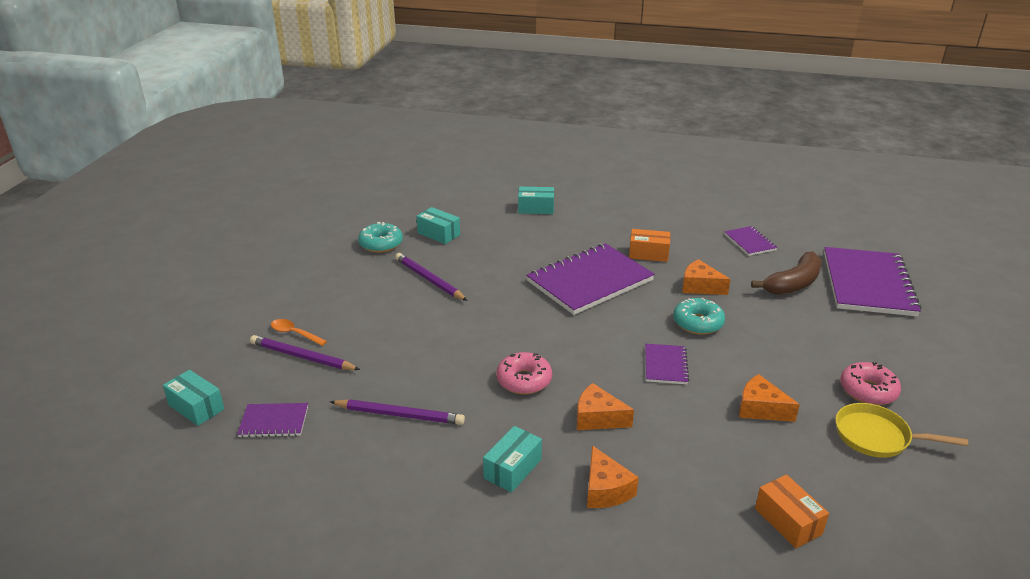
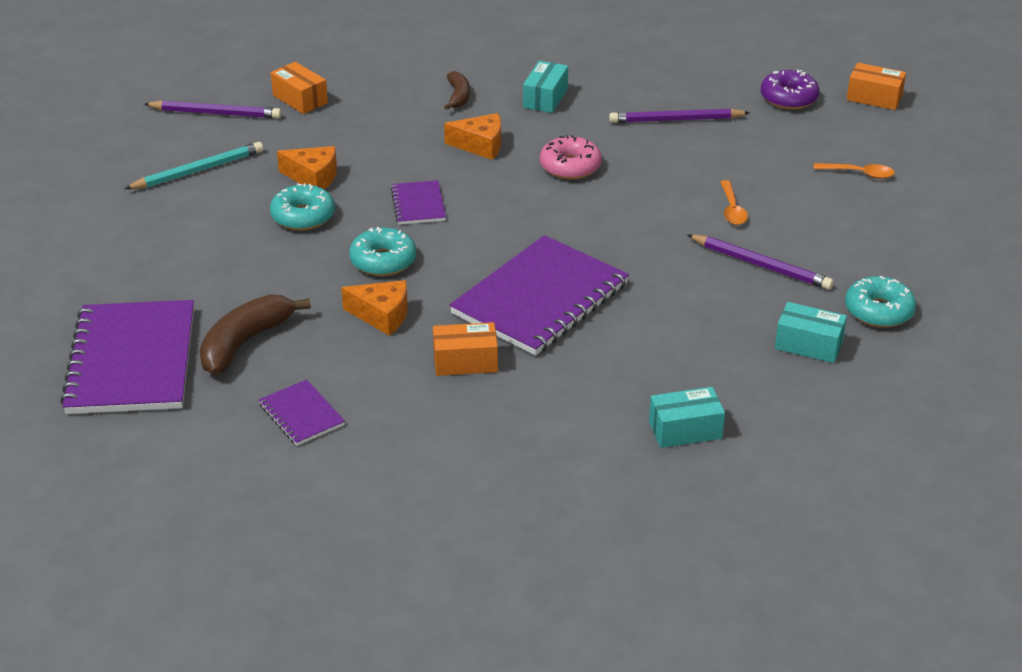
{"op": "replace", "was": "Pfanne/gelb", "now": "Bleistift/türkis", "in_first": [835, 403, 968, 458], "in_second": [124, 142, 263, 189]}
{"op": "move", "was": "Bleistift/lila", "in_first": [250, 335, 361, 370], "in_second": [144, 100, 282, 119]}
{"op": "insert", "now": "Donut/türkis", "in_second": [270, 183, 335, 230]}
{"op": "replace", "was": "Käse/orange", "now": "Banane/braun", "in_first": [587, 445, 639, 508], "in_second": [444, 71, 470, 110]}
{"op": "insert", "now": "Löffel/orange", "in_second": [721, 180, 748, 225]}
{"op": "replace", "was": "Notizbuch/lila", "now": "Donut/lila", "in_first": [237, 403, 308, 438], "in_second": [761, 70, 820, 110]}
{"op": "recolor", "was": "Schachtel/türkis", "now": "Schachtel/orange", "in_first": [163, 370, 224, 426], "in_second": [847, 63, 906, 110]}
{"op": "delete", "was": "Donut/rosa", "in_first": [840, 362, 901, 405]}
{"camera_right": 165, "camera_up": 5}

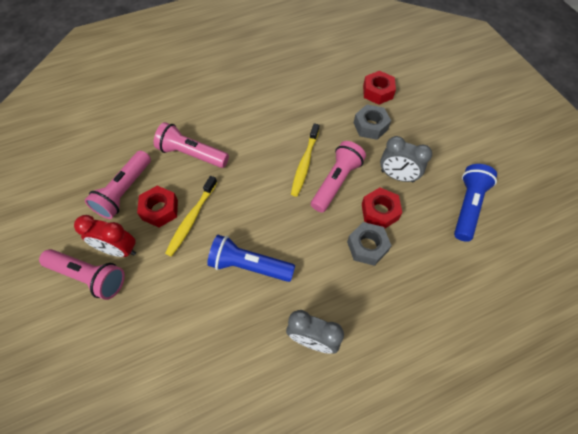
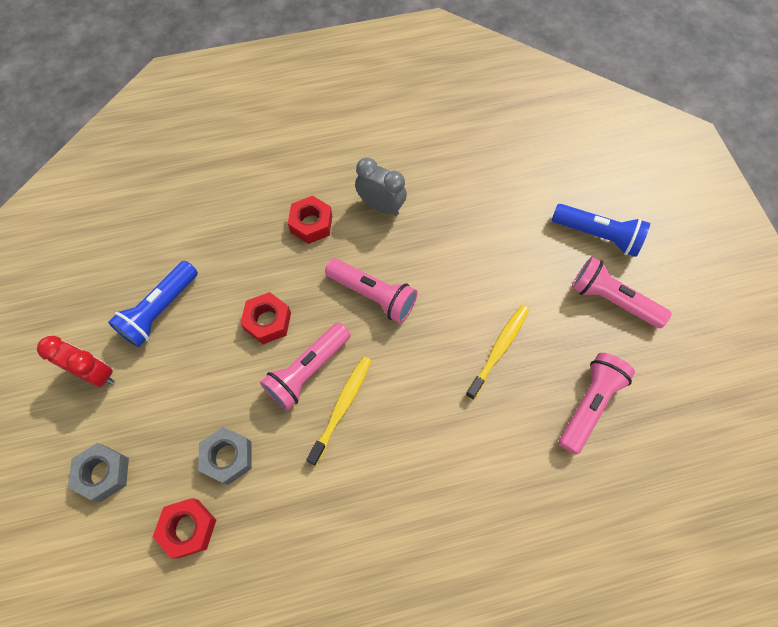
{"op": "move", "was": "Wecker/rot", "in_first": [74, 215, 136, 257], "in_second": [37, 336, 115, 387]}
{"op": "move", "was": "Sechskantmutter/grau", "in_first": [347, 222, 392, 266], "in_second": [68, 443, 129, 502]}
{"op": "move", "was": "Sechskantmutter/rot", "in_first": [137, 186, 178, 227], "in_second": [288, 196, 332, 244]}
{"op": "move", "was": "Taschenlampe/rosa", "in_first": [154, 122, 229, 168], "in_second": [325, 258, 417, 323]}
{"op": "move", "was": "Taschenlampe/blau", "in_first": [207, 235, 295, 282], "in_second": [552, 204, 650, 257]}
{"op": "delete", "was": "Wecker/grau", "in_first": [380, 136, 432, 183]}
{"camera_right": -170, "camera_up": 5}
※
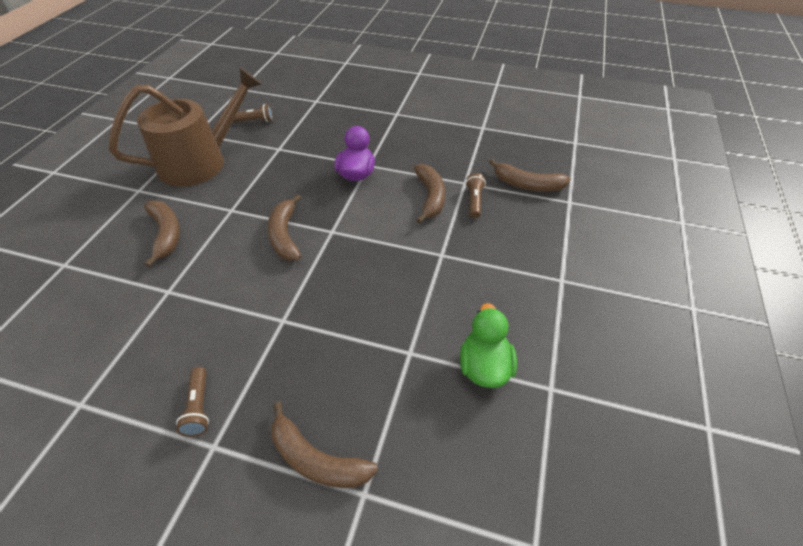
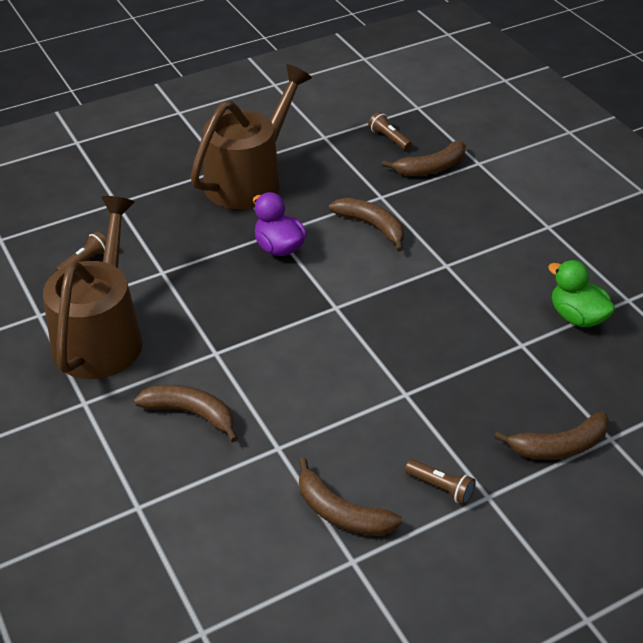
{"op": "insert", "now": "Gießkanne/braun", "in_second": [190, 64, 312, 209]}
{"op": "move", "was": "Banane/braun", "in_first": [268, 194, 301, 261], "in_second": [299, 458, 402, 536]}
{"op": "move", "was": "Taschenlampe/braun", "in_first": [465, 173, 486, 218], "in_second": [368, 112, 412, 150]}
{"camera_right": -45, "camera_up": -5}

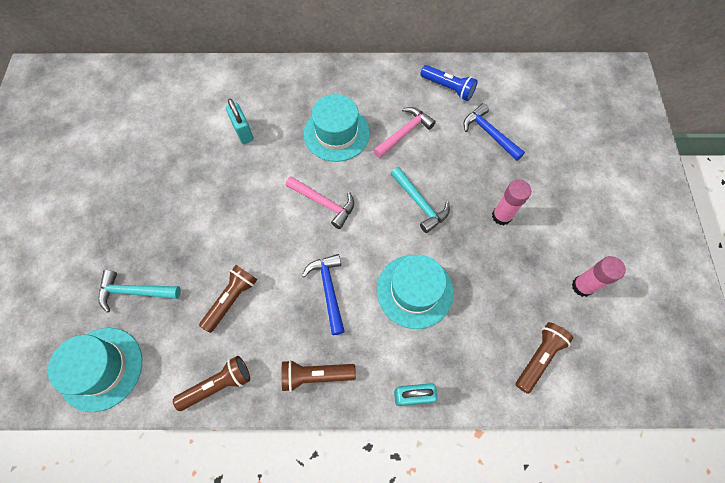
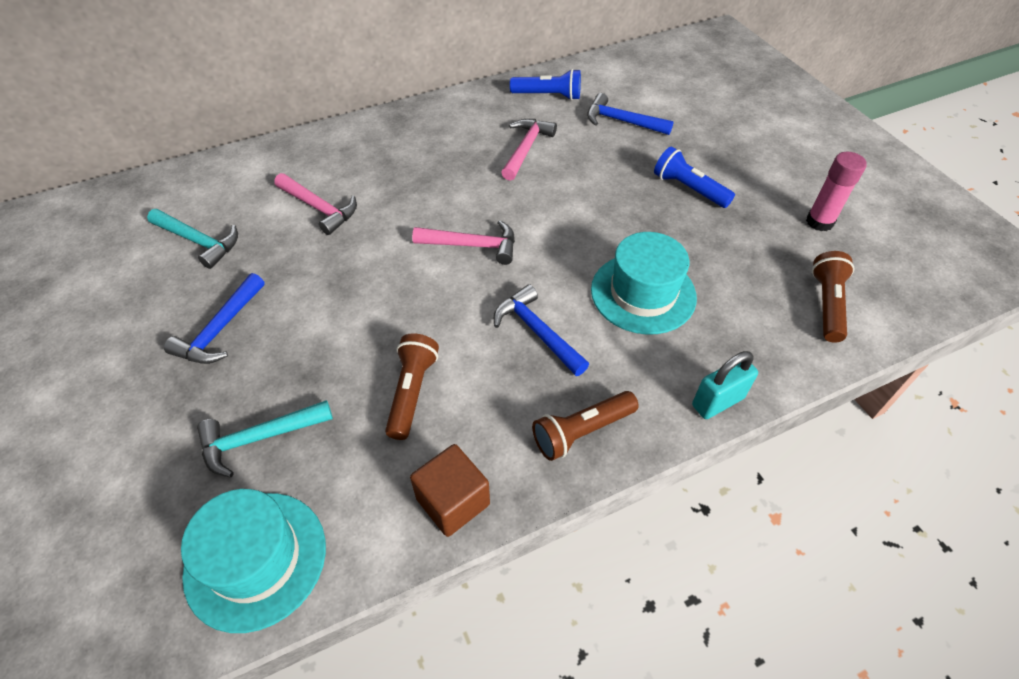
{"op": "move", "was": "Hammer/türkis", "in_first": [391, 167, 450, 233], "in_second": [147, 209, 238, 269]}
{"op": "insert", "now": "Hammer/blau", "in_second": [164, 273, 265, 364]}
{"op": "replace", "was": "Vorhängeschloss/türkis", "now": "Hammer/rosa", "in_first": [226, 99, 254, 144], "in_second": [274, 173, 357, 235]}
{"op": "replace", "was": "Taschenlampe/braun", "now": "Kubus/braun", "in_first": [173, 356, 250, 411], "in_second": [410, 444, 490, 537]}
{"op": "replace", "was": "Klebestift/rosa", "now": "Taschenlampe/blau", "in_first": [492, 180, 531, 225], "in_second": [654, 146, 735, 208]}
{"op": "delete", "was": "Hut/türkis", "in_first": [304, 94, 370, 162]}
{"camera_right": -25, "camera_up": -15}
※
Task instructions | From the listing above, copy every line that holds the string "insert".

Output for this task |
{"op": "insert", "now": "Donut/türkis", "in_second": [270, 183, 335, 230]}
{"op": "insert", "now": "Löffel/orange", "in_second": [721, 180, 748, 225]}
{"op": "insert", "now": "Gießkanne/braun", "in_second": [190, 64, 312, 209]}
{"op": "insert", "now": "Hammer/blau", "in_second": [164, 273, 265, 364]}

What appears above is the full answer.